[Work task] I'd like the full listing transcribed exactly, with no images included.

---------- Extracted material ----------

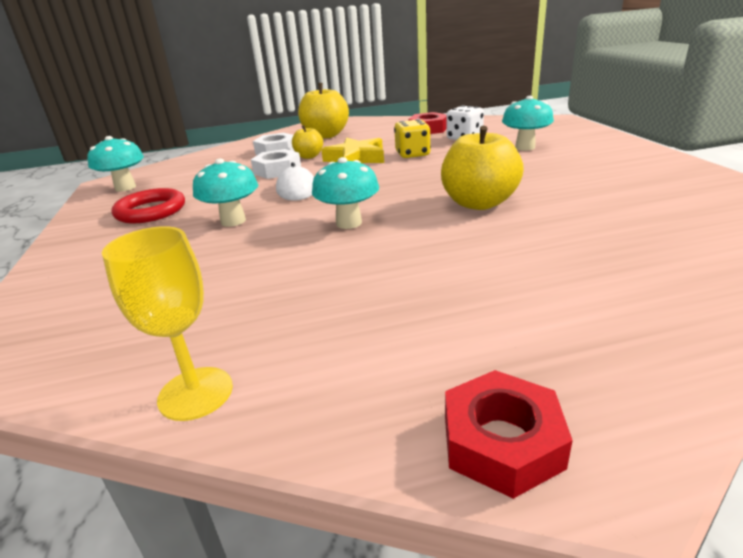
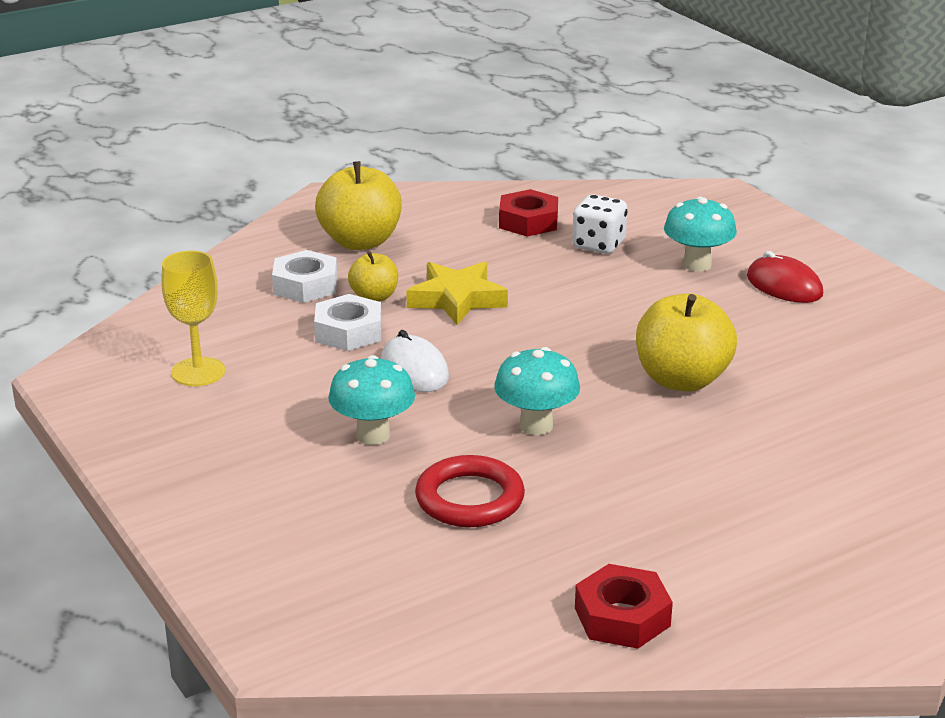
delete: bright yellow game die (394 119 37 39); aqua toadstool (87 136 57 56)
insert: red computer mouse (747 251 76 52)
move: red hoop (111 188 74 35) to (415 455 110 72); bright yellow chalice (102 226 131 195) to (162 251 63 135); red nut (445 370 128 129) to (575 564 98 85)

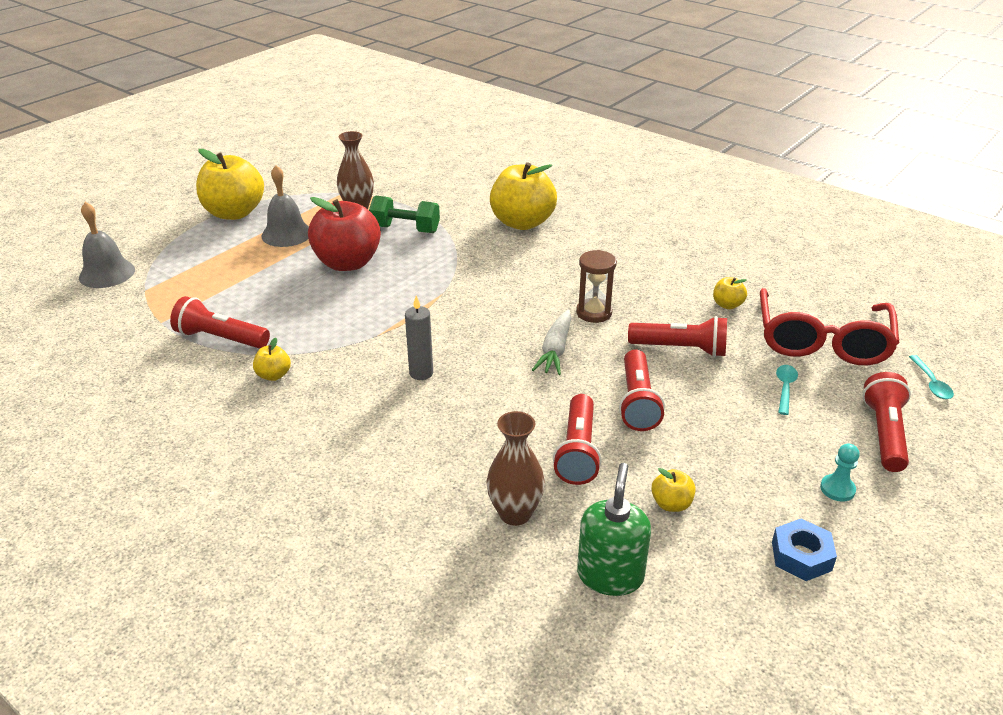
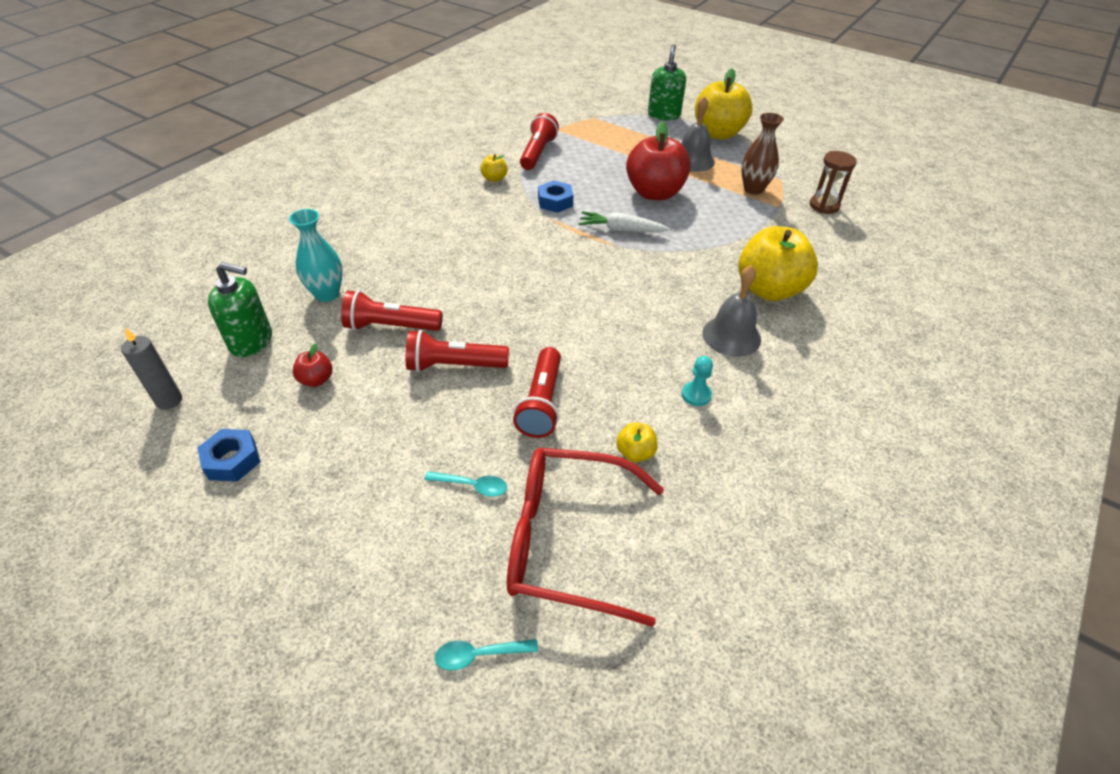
delete: leaf-green hand weight (369 195 71 38); red flashlight (862 372 49 100)
insert: leaf-green soap pump (648 44 38 76); cobalt nut (538 180 35 33)
move: gray bell (79 202 56 86) to (702 265 59 92); brown hourglass (576 250 41 73) to (809 151 48 63); gray wax candle (405 296 28 84) to (121 328 61 82); snow-white root vegetable (532 310 40 65) to (579 211 91 21); aqua pawn (820 443 40 59) to (682 356 31 50)
recolor: brown vase (486 411 59 115) to aqua vase (289 209 54 93); bright yellow apple fruit (651 468 45 44) to red apple fruit (293 343 39 44)

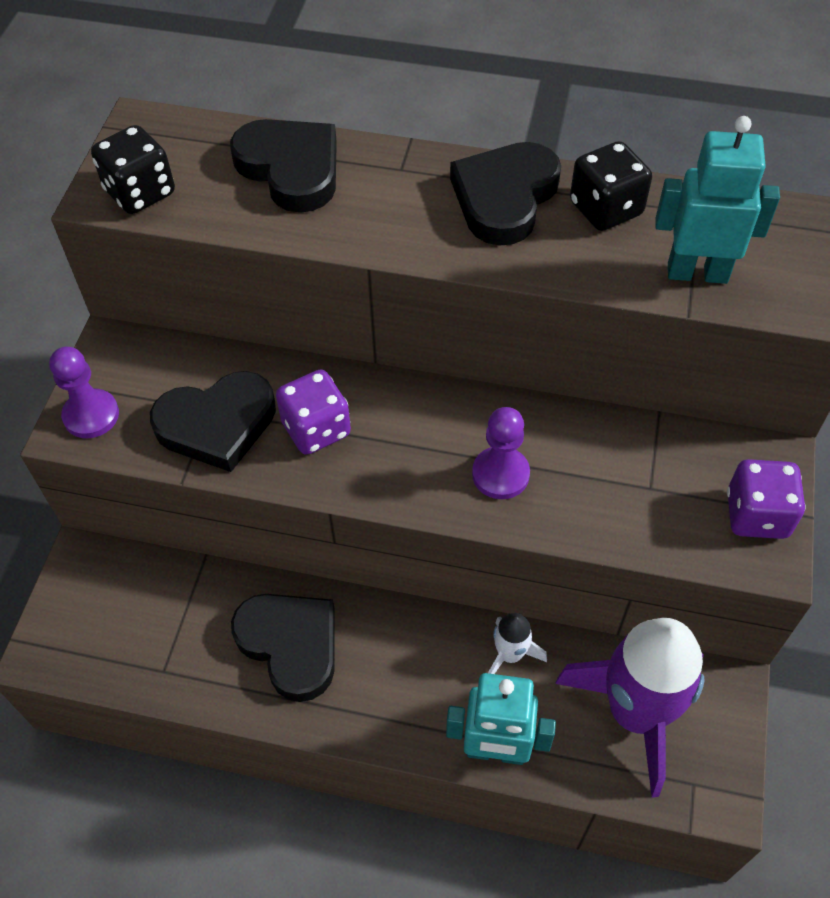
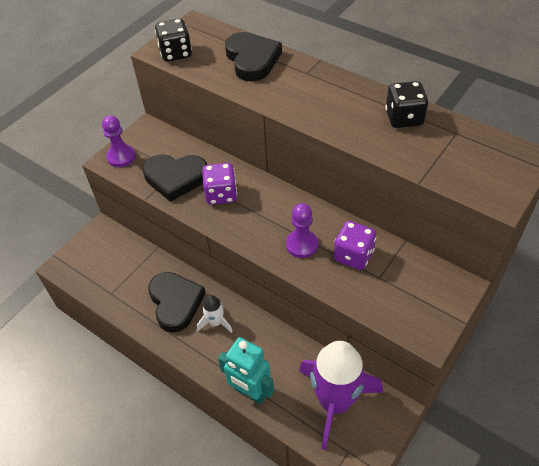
delete: aqua robot (655 116 125 168); jet-black love heart (450 142 111 104)
move: purple game die (727 459 79 80) to (333 221 43 49); snow-white spaceship (488 613 59 61) to (197 295 36 38)

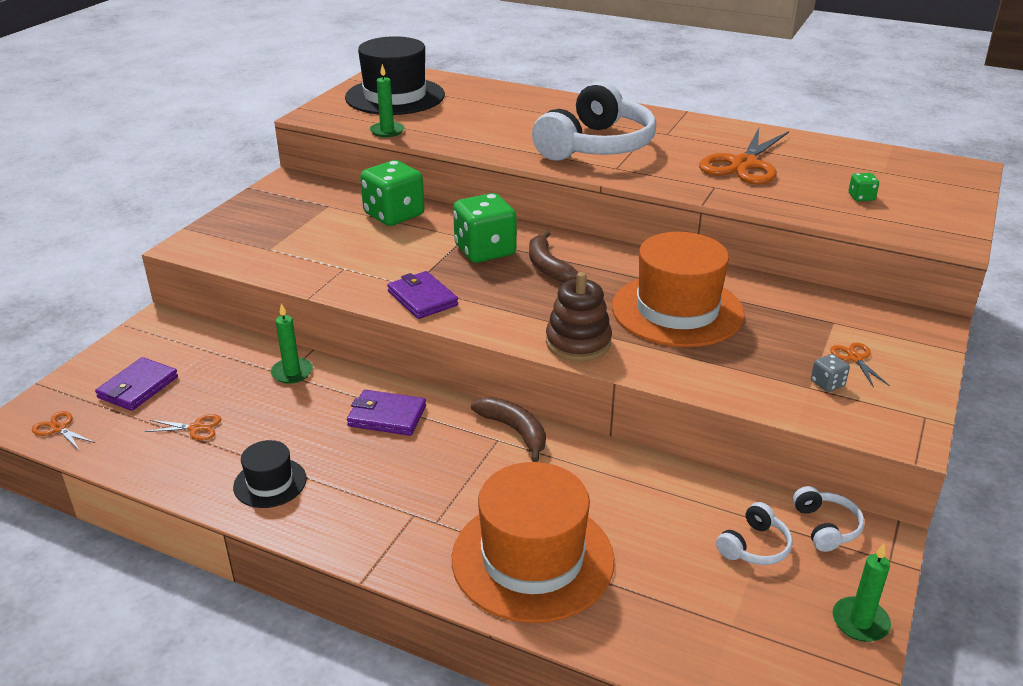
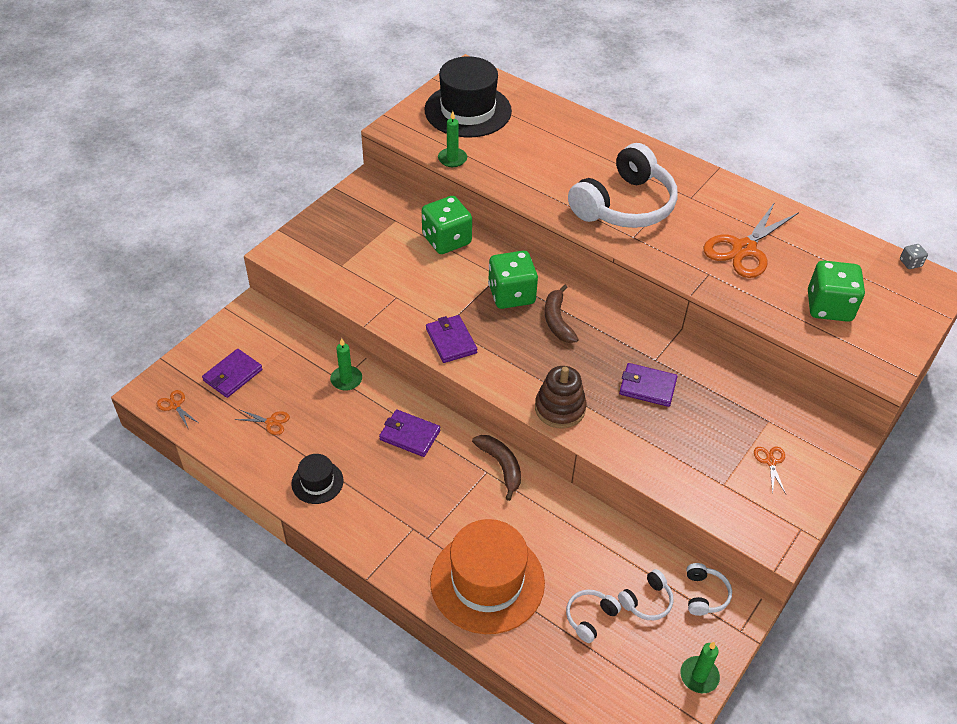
insert: snow-white headset (566 589 55 54)
move: gray game die (811 354 39 38) to (900 244 28 25)
replace: orange-coloured tall hat (612 232 133 115) to purple wallet (619 363 58 44)
resize: leaf-green game die (849 173 30 28) = (808 261 57 61) x2.35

----------

[Response to the exercise]
delete: bright yellow game die (394 119 37 39); aqua toadstool (87 136 57 56)
insert: red computer mouse (747 251 76 52)
move: red hoop (111 188 74 35) to (415 455 110 72); bright yellow chalice (102 226 131 195) to (162 251 63 135); red nut (445 370 128 129) to (575 564 98 85)

delete: leaf-green hand weight (369 195 71 38); red flashlight (862 372 49 100)
insert: leaf-green soap pump (648 44 38 76); cobalt nut (538 180 35 33)
move: gray bell (79 202 56 86) to (702 265 59 92); brown hourglass (576 250 41 73) to (809 151 48 63); gray wax candle (405 296 28 84) to (121 328 61 82); snow-white root vegetable (532 310 40 65) to (579 211 91 21); aqua pawn (820 443 40 59) to (682 356 31 50)
recolor: brown vase (486 411 59 115) to aqua vase (289 209 54 93); bright yellow apple fruit (651 468 45 44) to red apple fruit (293 343 39 44)

delete: aqua robot (655 116 125 168); jet-black love heart (450 142 111 104)
move: purple game die (727 459 79 80) to (333 221 43 49); snow-white spaceship (488 613 59 61) to (197 295 36 38)

insert: snow-white headset (566 589 55 54)
move: gray game die (811 354 39 38) to (900 244 28 25)
replace: orange-coloured tall hat (612 232 133 115) to purple wallet (619 363 58 44)
resize: leaf-green game die (849 173 30 28) = (808 261 57 61) x2.35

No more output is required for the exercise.